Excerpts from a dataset
>>>

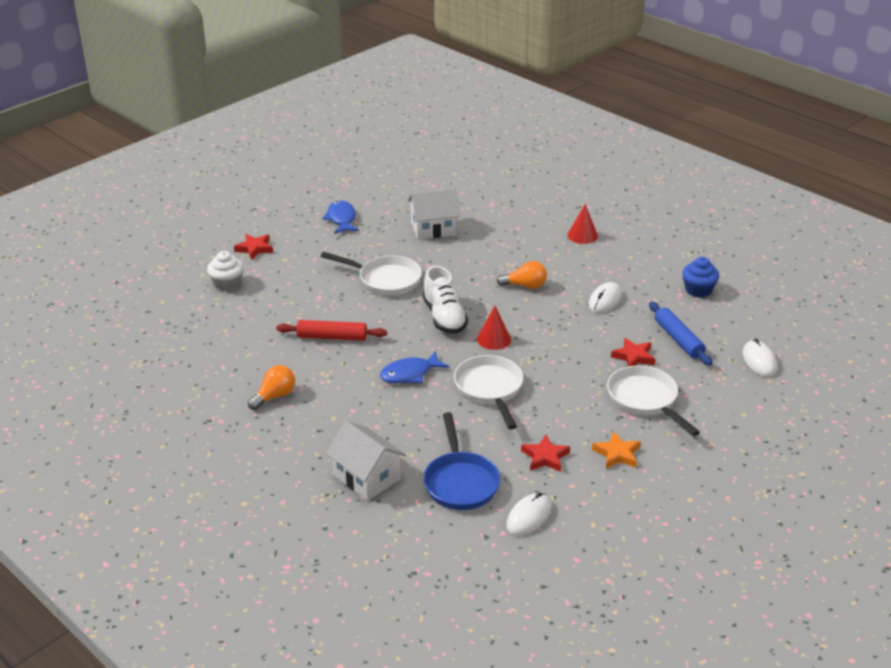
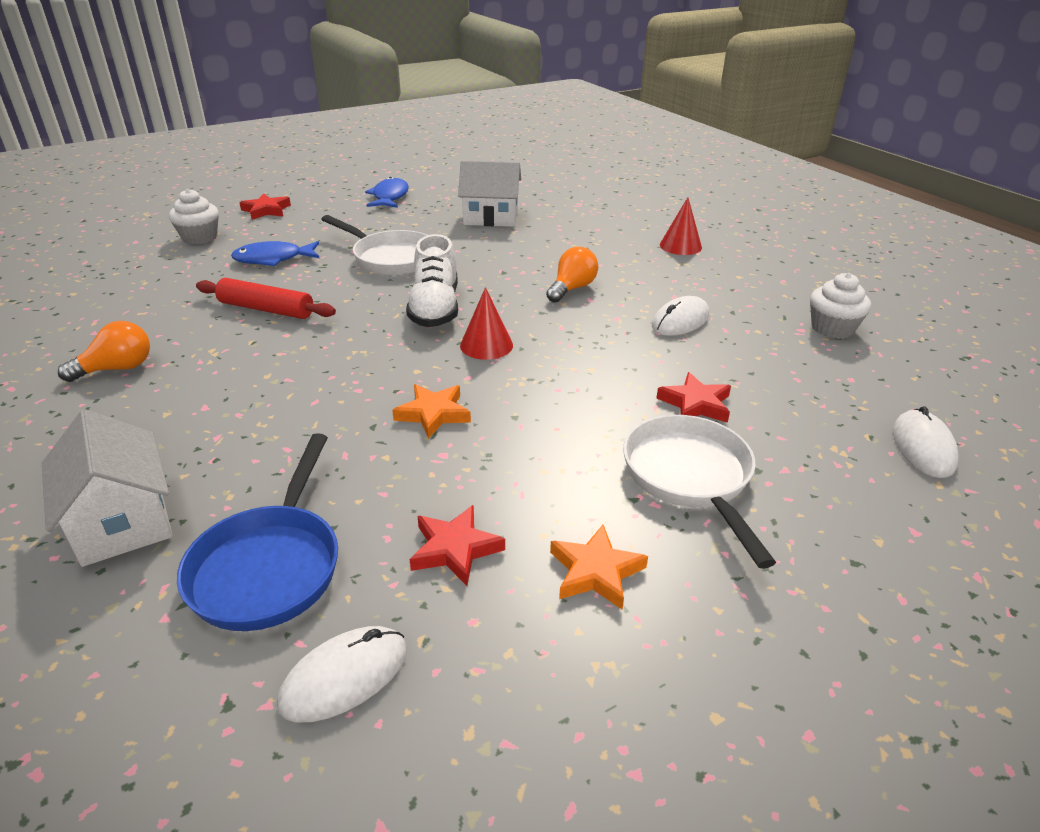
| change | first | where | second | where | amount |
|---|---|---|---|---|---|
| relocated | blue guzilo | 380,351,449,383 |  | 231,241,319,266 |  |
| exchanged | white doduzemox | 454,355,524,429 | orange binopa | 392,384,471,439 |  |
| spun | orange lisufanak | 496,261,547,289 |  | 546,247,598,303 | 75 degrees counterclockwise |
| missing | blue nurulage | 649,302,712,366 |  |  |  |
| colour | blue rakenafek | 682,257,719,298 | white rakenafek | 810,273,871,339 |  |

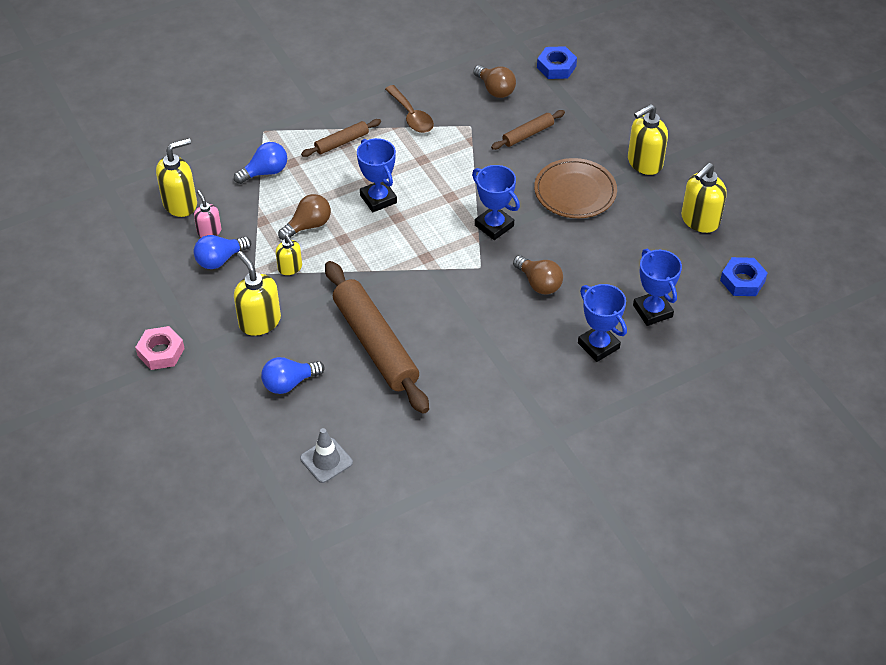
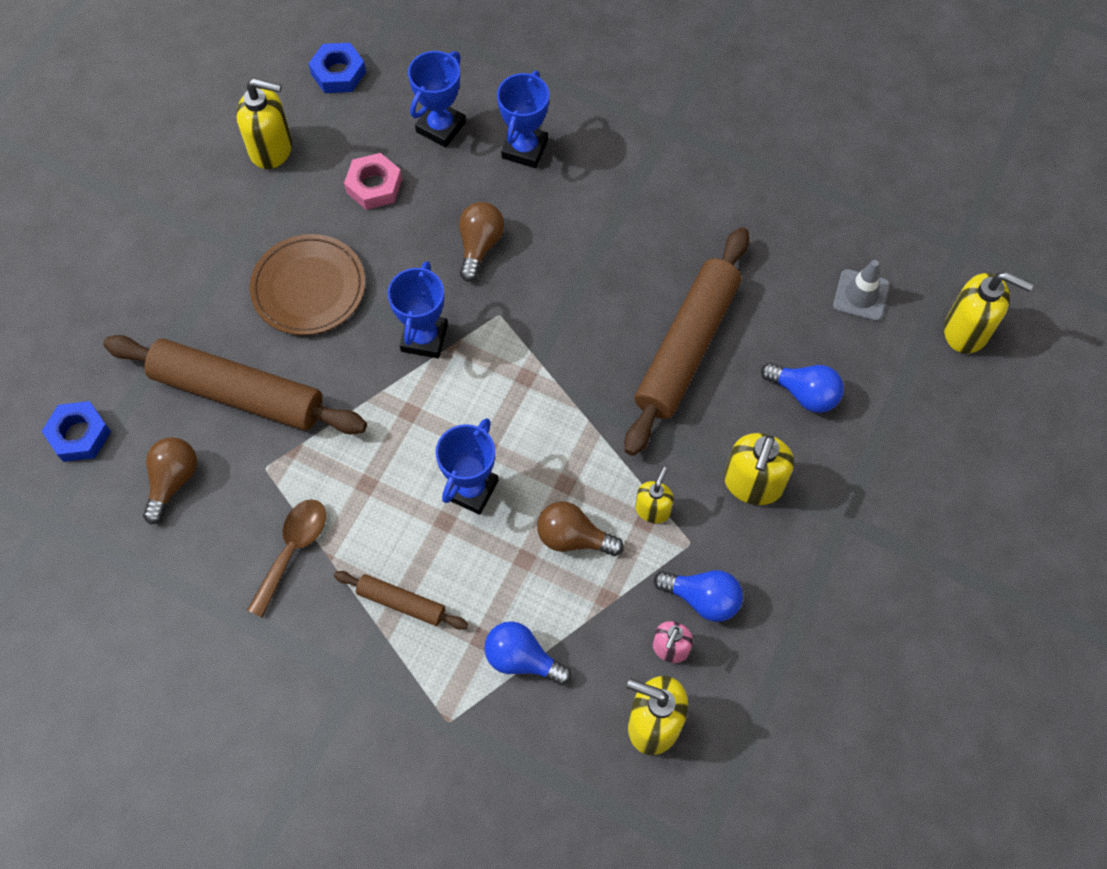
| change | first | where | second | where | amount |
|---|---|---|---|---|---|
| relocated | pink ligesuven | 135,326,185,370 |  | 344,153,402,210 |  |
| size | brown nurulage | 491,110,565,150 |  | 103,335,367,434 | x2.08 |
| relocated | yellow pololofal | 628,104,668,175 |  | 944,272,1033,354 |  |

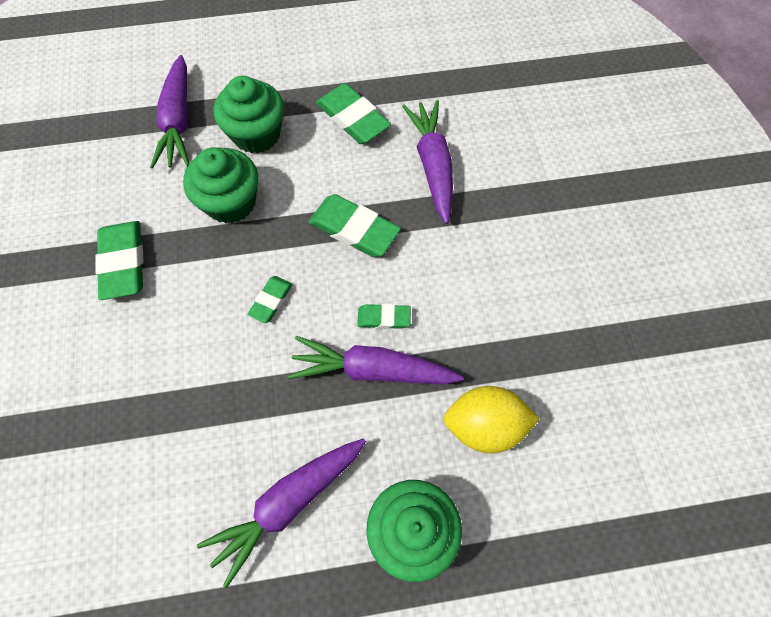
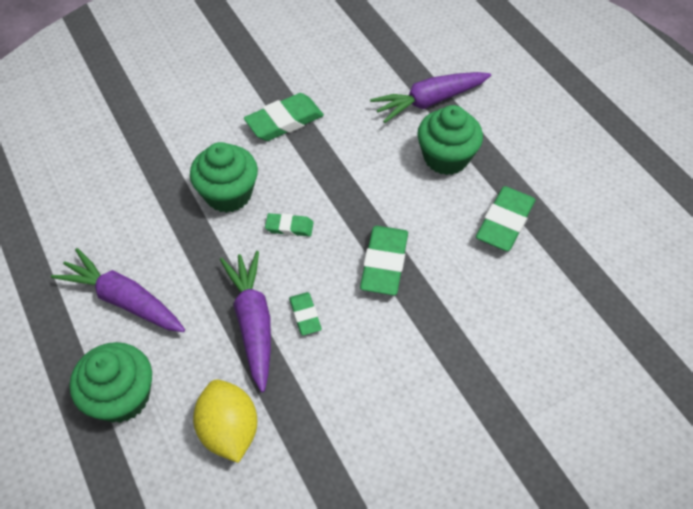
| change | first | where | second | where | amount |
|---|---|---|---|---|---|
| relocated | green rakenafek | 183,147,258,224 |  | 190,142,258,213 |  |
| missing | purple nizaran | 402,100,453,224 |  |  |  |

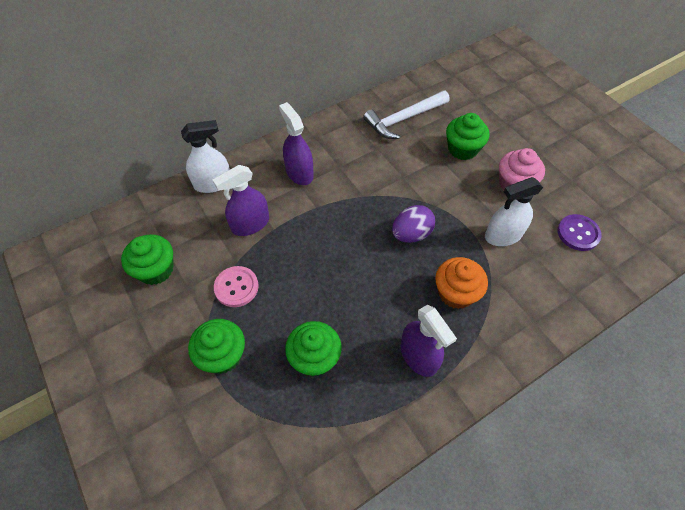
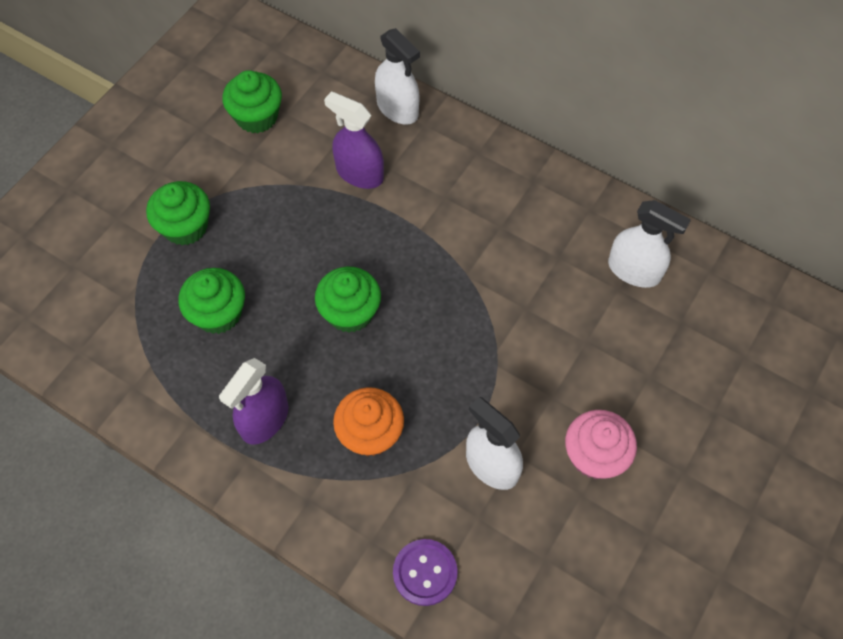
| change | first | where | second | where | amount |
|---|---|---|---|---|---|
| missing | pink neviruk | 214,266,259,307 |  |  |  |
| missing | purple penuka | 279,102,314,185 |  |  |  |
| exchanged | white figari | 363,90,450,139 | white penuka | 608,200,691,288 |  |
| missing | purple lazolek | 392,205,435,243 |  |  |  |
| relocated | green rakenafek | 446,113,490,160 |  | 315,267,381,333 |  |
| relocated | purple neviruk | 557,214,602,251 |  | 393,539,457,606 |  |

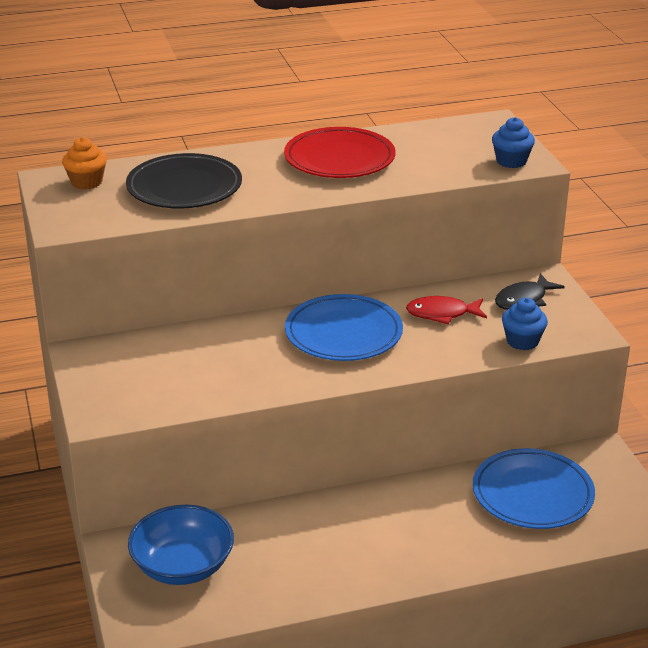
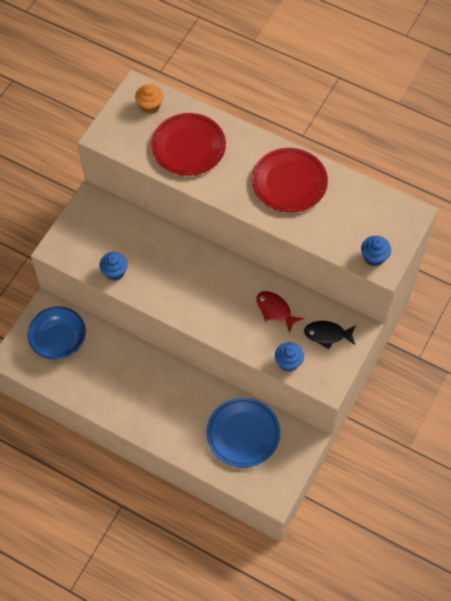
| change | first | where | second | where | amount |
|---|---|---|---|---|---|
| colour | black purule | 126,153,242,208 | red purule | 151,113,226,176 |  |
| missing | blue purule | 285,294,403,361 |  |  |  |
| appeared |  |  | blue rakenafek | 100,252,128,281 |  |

<<<

Task statement: Every line from the top of the entries through the line that holds "blue nurulage |" is to be quoted exactly, please, and nothing else; omit the pictures.

Answer space:
| change | first | where | second | where | amount |
|---|---|---|---|---|---|
| relocated | blue guzilo | 380,351,449,383 |  | 231,241,319,266 |  |
| exchanged | white doduzemox | 454,355,524,429 | orange binopa | 392,384,471,439 |  |
| spun | orange lisufanak | 496,261,547,289 |  | 546,247,598,303 | 75 degrees counterclockwise |
| missing | blue nurulage | 649,302,712,366 |  |  |  |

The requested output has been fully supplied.